### HOW TO COMPLETE THIS TASK
State how many lines of the data contain the word "white", and write nothing besides the number.

### DATA RECORDS
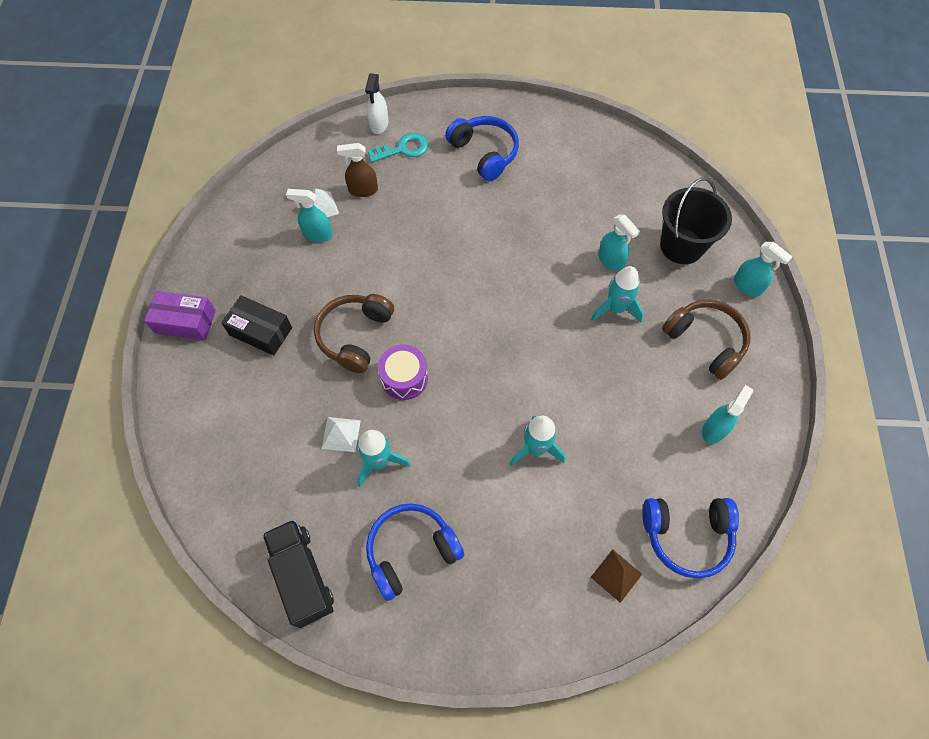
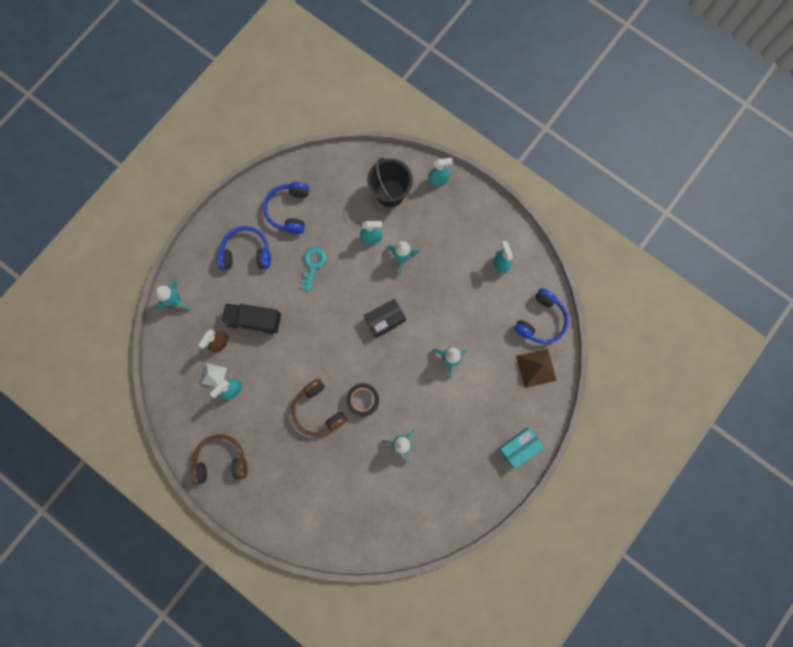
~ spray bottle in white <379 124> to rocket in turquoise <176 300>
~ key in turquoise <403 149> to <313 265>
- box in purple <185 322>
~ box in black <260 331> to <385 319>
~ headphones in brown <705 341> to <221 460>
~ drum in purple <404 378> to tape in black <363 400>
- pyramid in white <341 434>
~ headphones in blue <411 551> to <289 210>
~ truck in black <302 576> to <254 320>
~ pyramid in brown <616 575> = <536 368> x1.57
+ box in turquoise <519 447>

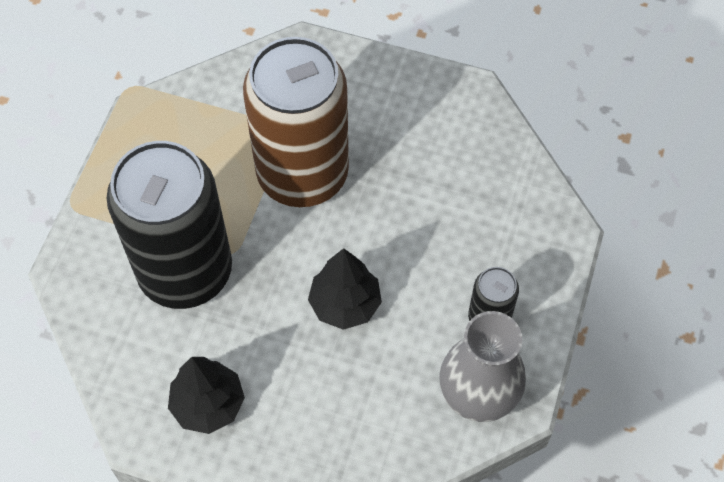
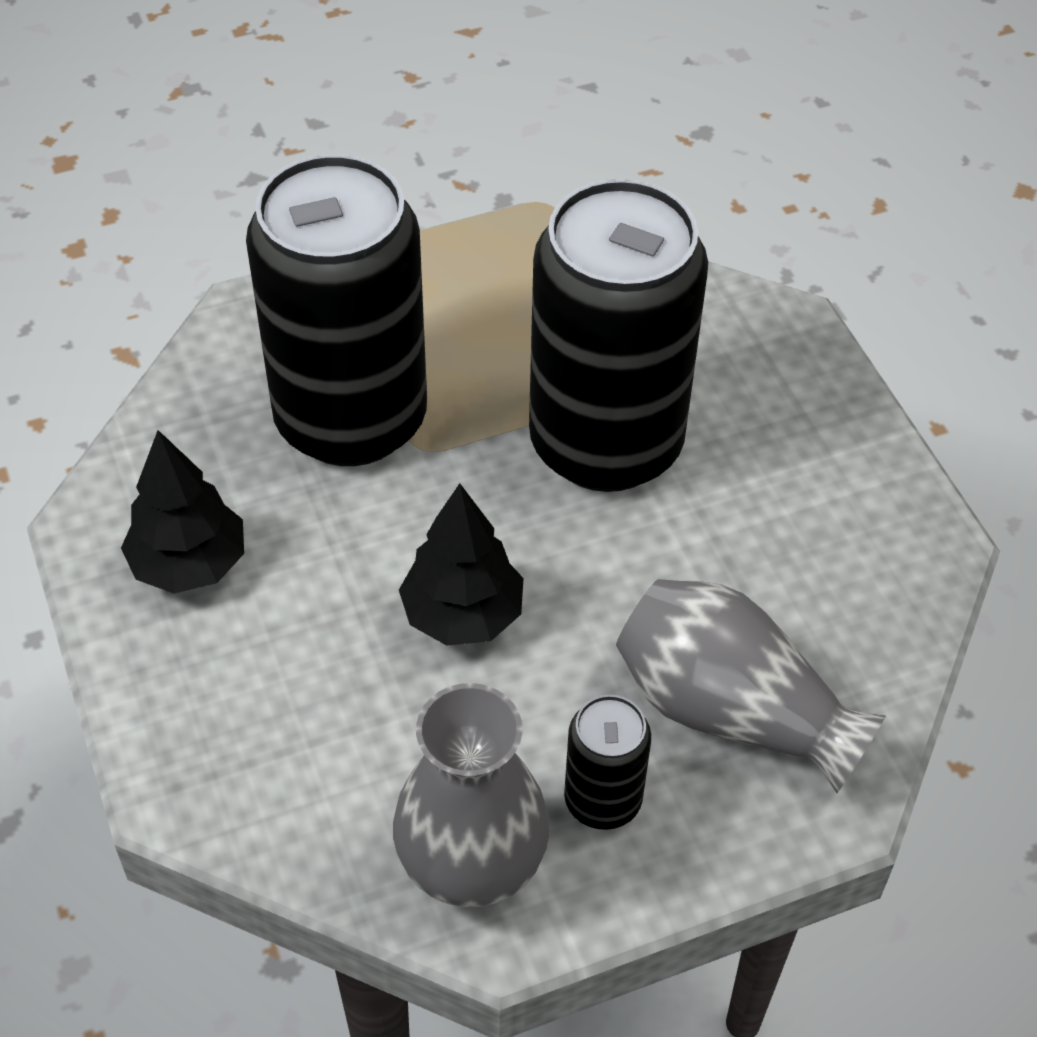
~ can in brown <302 174> to can in black <606 444>
+ vase in grey <731 710>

### REPLY
2